• **Task statement**
Please return, word for word, the line containing "none -> tan plate C8:D9 level 2" and each line after it through the end of the data below, and nothing else.

• **Provided entries**
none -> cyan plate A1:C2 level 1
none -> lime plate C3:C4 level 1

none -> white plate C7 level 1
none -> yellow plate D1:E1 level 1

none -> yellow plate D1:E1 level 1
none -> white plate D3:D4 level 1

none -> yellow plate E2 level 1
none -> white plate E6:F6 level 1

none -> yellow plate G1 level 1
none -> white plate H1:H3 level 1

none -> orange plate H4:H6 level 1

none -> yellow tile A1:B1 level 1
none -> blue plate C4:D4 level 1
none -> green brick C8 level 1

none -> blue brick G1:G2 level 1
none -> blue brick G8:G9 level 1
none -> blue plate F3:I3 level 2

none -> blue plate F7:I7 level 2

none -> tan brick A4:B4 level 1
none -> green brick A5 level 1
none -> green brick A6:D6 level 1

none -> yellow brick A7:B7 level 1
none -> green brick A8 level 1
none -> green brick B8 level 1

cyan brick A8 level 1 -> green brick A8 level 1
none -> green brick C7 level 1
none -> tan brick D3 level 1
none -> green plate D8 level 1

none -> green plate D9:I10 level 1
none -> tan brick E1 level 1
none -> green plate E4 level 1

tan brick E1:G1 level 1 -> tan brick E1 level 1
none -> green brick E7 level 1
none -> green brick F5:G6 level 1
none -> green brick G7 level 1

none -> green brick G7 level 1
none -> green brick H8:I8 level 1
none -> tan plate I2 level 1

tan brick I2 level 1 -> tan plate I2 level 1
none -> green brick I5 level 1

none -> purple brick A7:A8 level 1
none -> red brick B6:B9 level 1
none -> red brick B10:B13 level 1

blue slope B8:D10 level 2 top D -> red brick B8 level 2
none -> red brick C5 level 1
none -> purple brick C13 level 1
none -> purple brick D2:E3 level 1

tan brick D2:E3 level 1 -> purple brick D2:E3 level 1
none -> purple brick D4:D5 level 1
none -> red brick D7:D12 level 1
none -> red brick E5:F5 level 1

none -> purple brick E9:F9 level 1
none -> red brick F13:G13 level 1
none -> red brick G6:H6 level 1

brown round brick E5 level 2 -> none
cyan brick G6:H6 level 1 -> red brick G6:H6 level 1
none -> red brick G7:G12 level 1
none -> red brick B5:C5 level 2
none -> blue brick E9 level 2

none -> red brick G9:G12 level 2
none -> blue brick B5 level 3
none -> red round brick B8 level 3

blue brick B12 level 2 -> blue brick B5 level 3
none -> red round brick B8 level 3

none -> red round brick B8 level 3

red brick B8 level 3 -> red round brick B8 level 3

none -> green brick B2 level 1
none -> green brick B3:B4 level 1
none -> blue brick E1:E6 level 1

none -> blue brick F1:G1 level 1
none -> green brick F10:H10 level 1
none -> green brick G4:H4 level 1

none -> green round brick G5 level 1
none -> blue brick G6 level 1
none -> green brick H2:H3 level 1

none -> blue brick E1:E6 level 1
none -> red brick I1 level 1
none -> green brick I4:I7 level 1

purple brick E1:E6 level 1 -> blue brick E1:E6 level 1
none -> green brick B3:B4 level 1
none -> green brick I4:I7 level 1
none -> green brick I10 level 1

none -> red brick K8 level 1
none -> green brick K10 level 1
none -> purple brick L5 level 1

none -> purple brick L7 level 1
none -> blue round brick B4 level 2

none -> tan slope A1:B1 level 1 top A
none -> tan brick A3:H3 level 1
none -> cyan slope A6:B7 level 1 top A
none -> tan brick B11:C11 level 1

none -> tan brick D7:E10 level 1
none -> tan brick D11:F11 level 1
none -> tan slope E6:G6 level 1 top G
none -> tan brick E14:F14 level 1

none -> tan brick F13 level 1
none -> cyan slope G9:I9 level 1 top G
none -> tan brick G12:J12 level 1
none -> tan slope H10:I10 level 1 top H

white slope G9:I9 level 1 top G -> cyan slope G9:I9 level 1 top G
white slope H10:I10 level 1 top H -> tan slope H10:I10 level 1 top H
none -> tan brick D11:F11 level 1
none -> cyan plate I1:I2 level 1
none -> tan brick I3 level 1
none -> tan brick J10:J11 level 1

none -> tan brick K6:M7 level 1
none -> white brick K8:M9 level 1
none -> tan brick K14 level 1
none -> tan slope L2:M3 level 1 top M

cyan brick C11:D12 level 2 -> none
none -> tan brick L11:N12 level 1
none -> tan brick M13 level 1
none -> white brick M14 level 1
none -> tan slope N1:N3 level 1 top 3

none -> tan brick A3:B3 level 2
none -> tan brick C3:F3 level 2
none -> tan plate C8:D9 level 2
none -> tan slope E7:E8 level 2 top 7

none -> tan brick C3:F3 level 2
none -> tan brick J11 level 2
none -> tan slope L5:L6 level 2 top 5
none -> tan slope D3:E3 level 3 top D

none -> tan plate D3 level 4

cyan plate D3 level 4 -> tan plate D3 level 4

• **Solution below**
none -> tan plate C8:D9 level 2
none -> tan slope E7:E8 level 2 top 7

none -> tan brick C3:F3 level 2
none -> tan brick J11 level 2
none -> tan slope L5:L6 level 2 top 5
none -> tan slope D3:E3 level 3 top D

none -> tan plate D3 level 4

cyan plate D3 level 4 -> tan plate D3 level 4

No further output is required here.